#### [Work to complete]
The response must contain every line below in which "hexagon" appears.

#### [Entries shown]
----------------------------------------

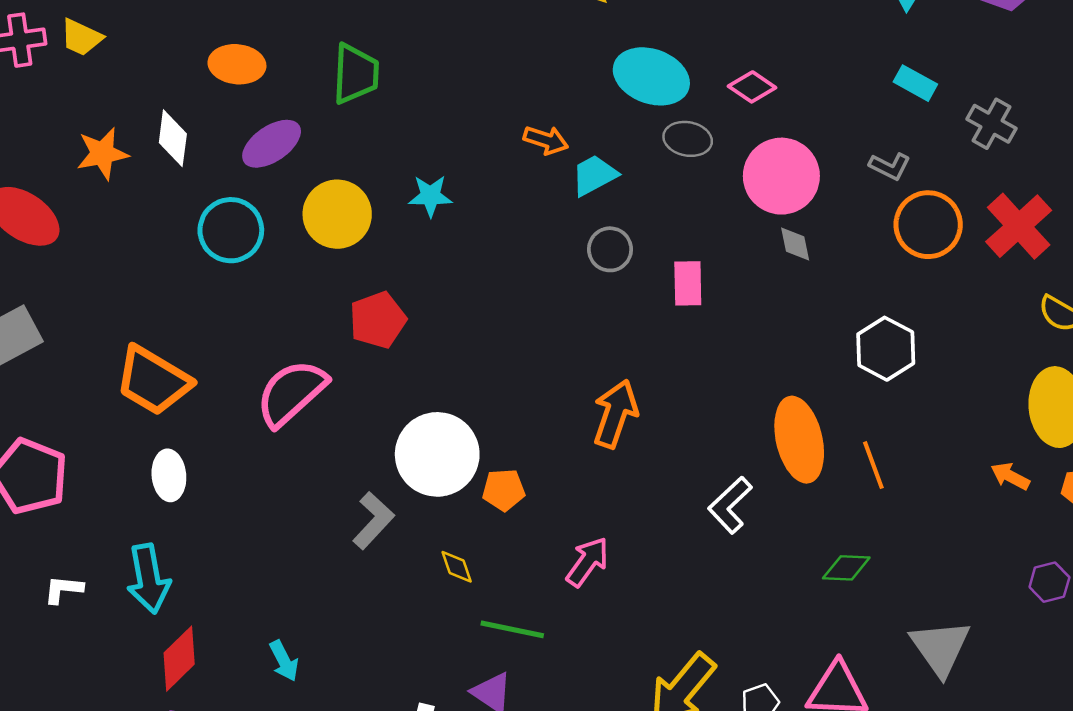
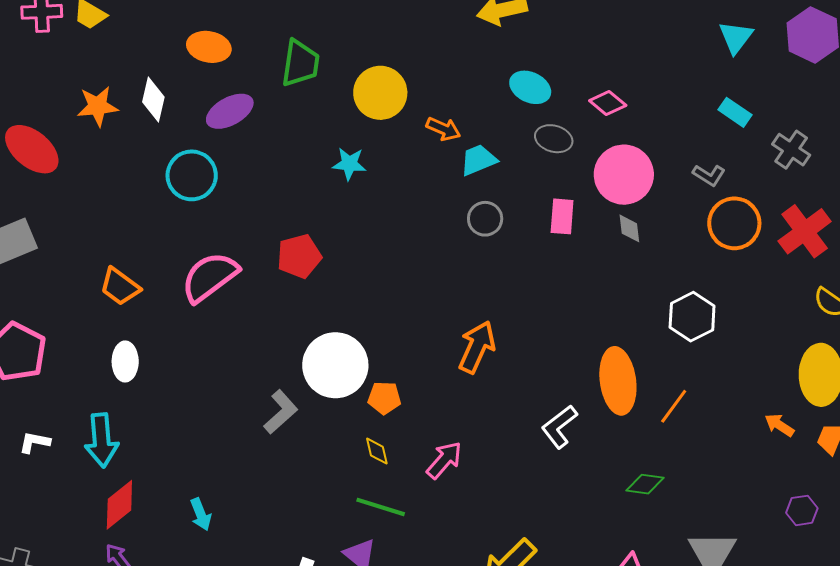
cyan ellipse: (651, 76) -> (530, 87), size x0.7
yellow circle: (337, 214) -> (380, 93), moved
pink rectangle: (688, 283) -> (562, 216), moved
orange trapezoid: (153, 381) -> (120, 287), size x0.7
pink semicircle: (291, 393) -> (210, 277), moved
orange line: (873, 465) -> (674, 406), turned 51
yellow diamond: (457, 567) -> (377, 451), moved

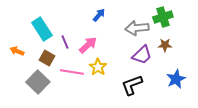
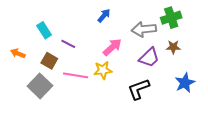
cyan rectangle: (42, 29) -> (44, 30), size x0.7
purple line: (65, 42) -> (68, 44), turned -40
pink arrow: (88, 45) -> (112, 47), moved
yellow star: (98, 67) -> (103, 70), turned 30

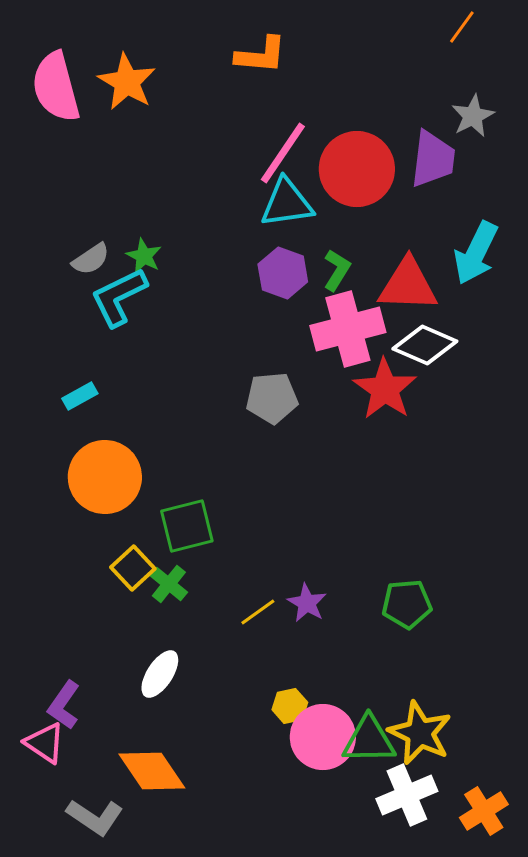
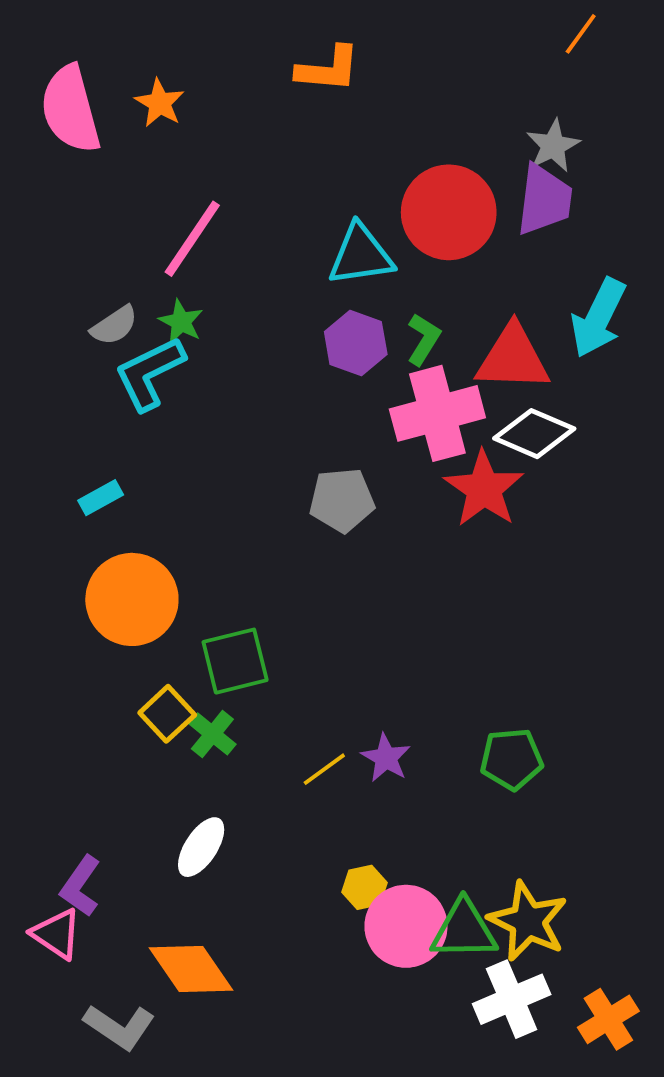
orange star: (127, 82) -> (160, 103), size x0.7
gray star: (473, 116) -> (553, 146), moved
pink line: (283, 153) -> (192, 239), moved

----------------------------------------

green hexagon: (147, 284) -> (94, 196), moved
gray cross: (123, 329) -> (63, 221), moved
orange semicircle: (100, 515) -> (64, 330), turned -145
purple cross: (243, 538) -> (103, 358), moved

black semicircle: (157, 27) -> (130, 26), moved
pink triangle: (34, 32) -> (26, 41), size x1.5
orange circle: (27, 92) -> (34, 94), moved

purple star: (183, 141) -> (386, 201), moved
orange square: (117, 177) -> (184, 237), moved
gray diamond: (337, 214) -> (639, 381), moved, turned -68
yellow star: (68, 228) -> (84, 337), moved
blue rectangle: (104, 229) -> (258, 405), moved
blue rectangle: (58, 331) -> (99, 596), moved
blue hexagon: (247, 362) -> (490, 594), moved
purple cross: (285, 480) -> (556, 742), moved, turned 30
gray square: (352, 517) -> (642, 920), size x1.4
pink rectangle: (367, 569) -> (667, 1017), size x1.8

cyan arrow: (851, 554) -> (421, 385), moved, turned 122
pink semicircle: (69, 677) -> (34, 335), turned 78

----------------------------------------

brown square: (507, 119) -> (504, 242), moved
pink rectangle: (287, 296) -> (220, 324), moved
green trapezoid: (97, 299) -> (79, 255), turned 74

----------------------------------------

#### [Response area]
green hexagon: (147, 284) -> (94, 196), moved
blue hexagon: (247, 362) -> (490, 594), moved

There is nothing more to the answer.